(Before-and-after coordinate records)
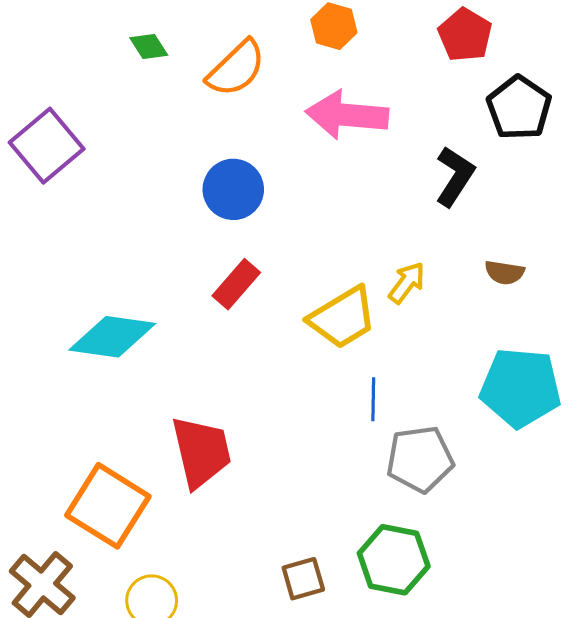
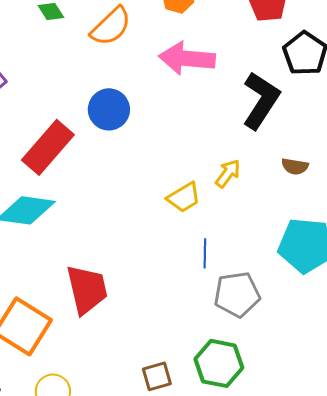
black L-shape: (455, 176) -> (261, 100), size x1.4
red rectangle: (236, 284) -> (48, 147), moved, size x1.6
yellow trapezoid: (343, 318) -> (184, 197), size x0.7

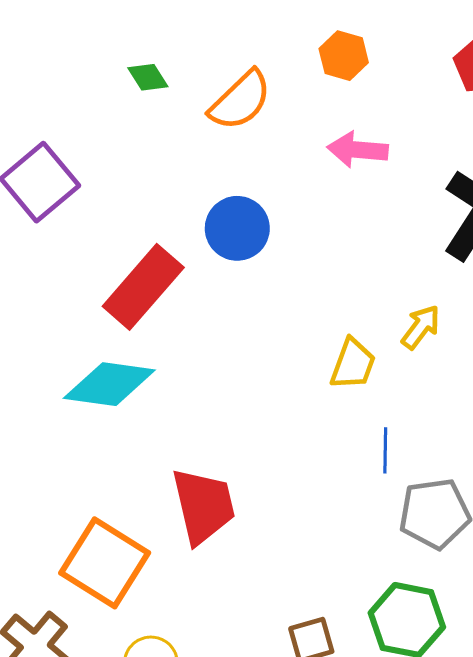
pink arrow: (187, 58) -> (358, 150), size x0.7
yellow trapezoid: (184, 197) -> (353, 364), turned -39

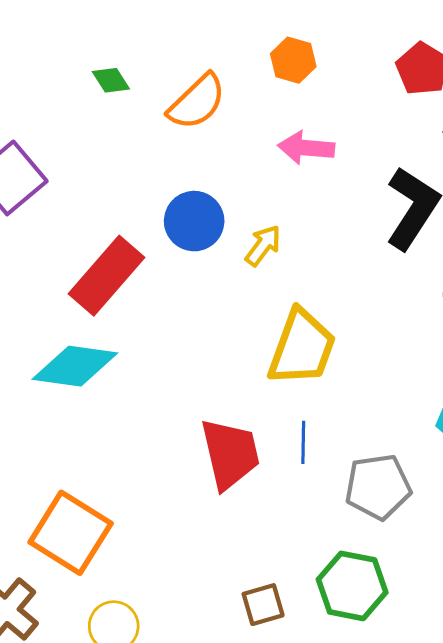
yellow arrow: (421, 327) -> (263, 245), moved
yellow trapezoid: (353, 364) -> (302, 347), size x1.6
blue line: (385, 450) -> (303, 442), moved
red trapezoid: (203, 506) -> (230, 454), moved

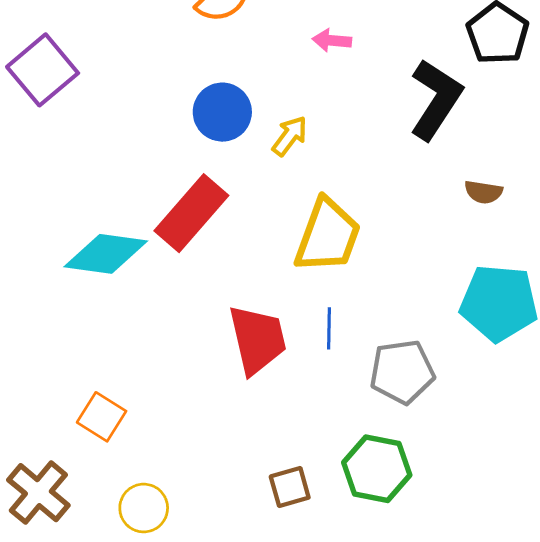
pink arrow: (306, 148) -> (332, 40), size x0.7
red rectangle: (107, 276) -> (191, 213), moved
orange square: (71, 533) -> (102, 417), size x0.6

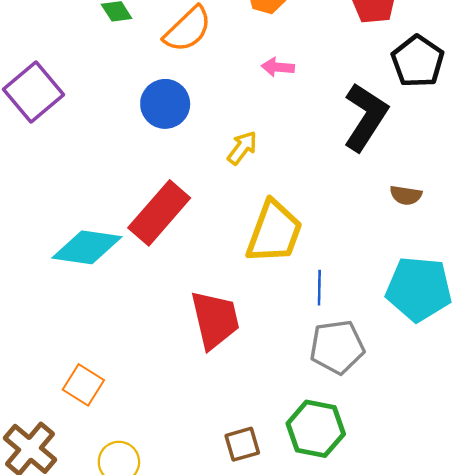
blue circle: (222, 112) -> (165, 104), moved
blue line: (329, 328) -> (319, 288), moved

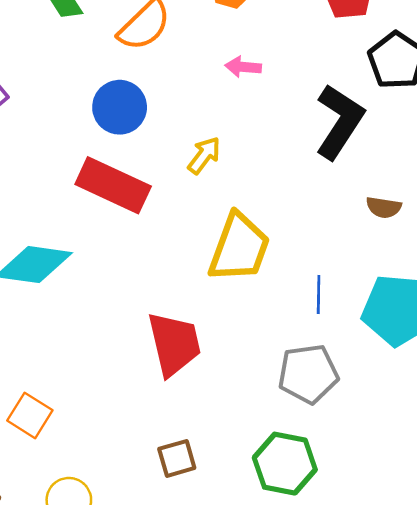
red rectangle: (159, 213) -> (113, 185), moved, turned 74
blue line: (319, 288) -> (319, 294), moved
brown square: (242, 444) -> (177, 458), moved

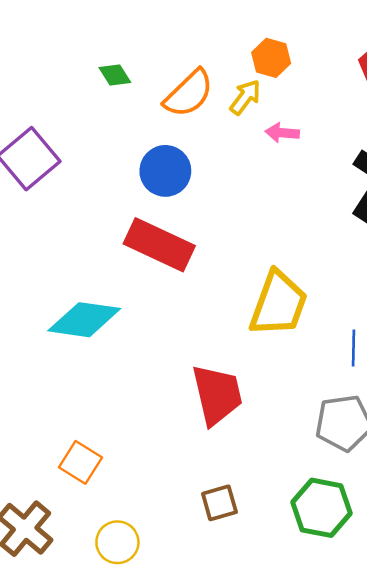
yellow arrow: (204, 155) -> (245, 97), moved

---

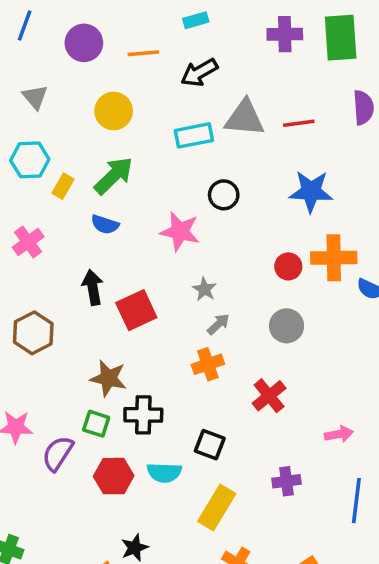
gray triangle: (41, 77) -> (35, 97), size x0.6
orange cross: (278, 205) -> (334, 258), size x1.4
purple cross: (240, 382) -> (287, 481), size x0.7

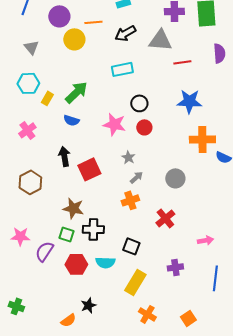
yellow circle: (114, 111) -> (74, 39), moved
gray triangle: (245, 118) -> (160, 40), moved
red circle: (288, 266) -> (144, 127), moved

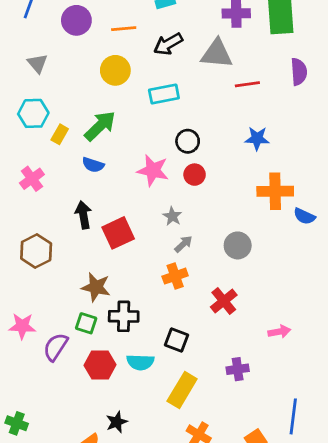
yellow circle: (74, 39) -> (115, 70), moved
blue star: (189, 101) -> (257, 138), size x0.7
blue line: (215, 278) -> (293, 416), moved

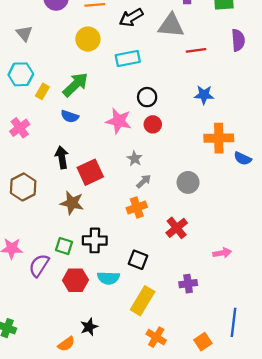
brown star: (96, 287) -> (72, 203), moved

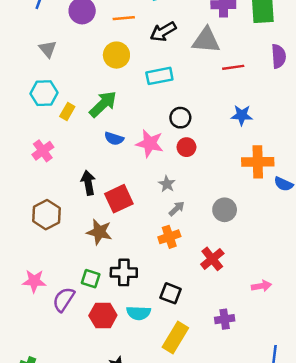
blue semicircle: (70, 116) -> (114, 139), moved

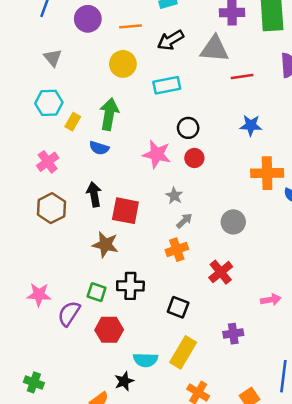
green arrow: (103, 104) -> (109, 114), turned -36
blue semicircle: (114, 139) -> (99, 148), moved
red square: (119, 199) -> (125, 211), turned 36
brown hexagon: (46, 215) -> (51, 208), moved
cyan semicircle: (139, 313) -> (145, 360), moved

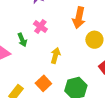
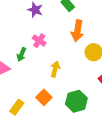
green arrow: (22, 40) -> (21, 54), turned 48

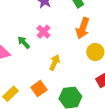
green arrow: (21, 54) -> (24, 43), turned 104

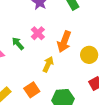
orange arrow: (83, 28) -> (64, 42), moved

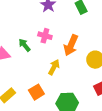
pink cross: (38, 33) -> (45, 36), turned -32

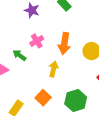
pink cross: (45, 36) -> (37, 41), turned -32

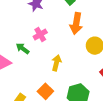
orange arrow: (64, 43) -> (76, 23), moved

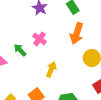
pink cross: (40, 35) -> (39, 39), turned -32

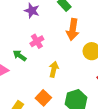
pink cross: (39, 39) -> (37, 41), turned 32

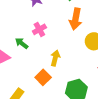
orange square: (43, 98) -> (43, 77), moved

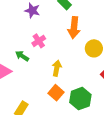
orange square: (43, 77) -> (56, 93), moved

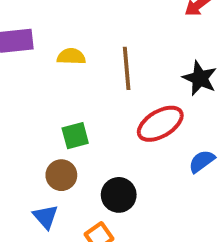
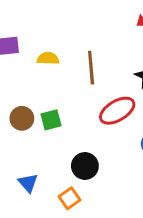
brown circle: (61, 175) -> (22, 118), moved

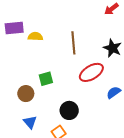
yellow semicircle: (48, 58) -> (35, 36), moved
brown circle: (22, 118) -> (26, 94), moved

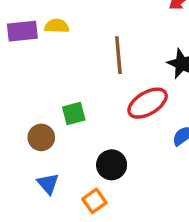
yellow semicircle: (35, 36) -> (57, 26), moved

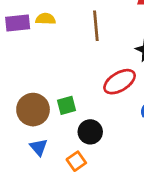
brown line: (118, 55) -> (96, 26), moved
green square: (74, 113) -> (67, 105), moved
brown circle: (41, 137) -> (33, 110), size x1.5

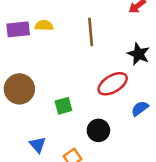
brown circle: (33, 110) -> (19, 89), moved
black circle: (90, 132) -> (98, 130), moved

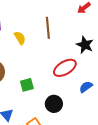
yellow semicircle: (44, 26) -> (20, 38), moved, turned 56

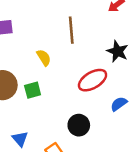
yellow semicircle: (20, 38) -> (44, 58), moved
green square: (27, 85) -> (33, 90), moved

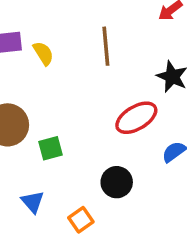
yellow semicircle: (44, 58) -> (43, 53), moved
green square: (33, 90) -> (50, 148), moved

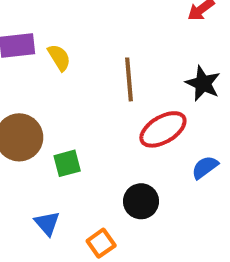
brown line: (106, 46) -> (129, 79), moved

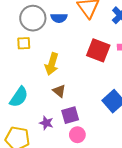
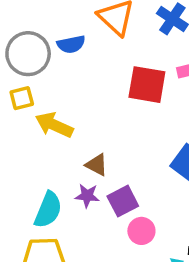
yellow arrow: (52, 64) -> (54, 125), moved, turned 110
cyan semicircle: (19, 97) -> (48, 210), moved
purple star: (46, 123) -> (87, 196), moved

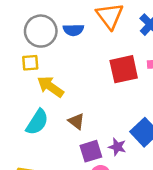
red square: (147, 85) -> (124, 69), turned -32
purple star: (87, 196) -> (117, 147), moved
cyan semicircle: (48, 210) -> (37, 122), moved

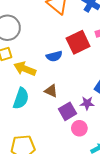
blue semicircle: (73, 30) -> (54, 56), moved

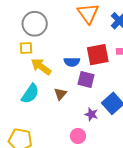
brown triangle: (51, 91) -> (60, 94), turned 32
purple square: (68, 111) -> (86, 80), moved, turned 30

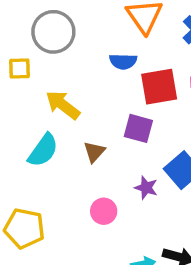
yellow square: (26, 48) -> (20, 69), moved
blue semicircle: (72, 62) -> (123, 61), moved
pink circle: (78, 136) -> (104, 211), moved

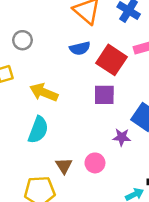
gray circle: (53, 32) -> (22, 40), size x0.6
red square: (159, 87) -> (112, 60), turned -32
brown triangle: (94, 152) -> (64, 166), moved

* * *

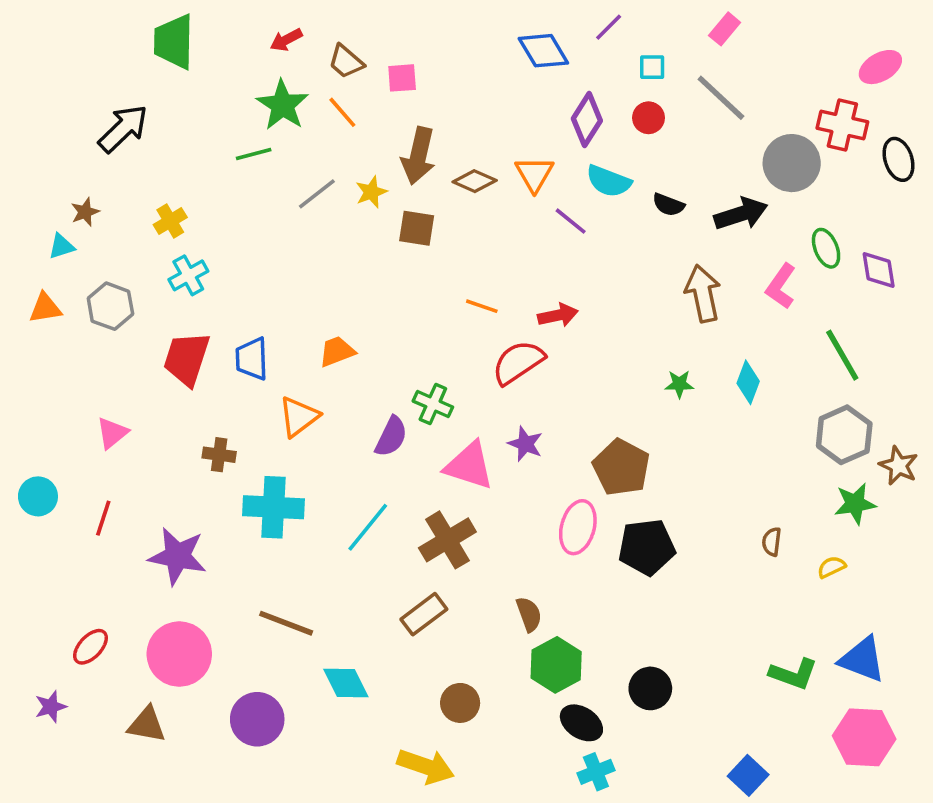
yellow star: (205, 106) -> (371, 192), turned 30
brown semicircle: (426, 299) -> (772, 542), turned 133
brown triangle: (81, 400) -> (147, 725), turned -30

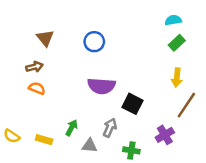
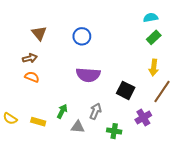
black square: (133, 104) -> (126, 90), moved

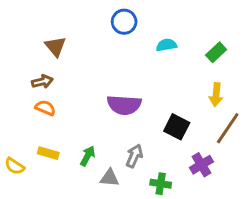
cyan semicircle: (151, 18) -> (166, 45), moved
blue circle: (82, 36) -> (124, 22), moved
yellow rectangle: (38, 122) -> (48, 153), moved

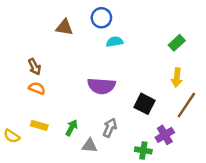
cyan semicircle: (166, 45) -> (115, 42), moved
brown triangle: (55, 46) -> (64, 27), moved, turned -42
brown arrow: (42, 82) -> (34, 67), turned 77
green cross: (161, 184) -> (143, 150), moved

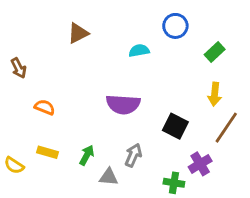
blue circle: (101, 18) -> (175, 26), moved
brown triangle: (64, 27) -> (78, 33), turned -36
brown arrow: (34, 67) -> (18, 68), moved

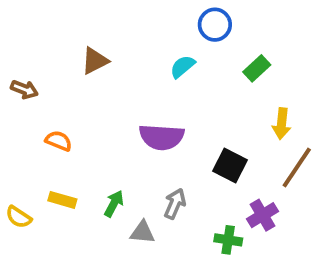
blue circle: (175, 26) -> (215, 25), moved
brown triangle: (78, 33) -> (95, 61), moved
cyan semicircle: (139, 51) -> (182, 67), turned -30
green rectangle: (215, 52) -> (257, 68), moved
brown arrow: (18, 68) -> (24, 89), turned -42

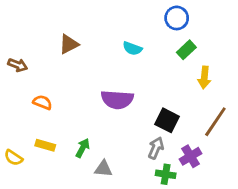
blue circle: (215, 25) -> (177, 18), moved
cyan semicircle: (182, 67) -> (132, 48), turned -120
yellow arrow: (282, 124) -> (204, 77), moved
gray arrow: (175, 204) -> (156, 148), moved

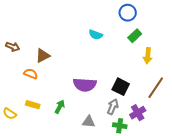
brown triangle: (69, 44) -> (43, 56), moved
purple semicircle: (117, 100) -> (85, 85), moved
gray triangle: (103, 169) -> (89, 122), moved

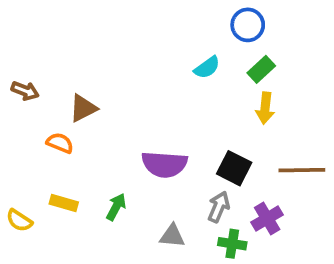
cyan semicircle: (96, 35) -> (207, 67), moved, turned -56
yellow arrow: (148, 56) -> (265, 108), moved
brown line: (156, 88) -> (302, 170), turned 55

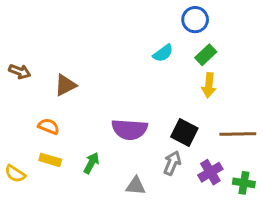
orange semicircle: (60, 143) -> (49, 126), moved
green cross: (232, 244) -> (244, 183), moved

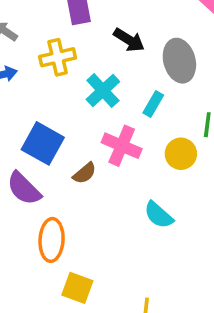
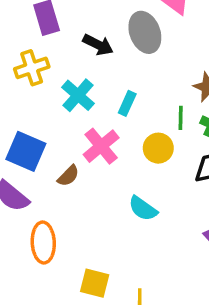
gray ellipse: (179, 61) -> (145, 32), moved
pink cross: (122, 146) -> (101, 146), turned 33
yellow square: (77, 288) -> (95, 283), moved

## Exercise directions
The reply should hold exactly the lines above, starting at the line with "cyan semicircle: (151, 18)" and ending at the line with "yellow square: (77, 288) -> (95, 283), moved", and no pictures.

## Answer for this exercise
cyan semicircle: (151, 18) -> (166, 45), moved
blue circle: (82, 36) -> (124, 22), moved
yellow rectangle: (38, 122) -> (48, 153), moved

cyan semicircle: (166, 45) -> (115, 42), moved
brown triangle: (55, 46) -> (64, 27), moved, turned -42
brown arrow: (42, 82) -> (34, 67), turned 77
green cross: (161, 184) -> (143, 150), moved

blue circle: (101, 18) -> (175, 26), moved
brown triangle: (64, 27) -> (78, 33), turned -36
brown arrow: (34, 67) -> (18, 68), moved

blue circle: (175, 26) -> (215, 25), moved
brown triangle: (78, 33) -> (95, 61), moved
cyan semicircle: (139, 51) -> (182, 67), turned -30
green rectangle: (215, 52) -> (257, 68), moved
brown arrow: (18, 68) -> (24, 89), turned -42

blue circle: (215, 25) -> (177, 18), moved
cyan semicircle: (182, 67) -> (132, 48), turned -120
yellow arrow: (282, 124) -> (204, 77), moved
gray arrow: (175, 204) -> (156, 148), moved

brown triangle: (69, 44) -> (43, 56), moved
purple semicircle: (117, 100) -> (85, 85), moved
gray triangle: (103, 169) -> (89, 122), moved

cyan semicircle: (96, 35) -> (207, 67), moved, turned -56
yellow arrow: (148, 56) -> (265, 108), moved
brown line: (156, 88) -> (302, 170), turned 55

orange semicircle: (60, 143) -> (49, 126), moved
green cross: (232, 244) -> (244, 183), moved

gray ellipse: (179, 61) -> (145, 32), moved
pink cross: (122, 146) -> (101, 146), turned 33
yellow square: (77, 288) -> (95, 283), moved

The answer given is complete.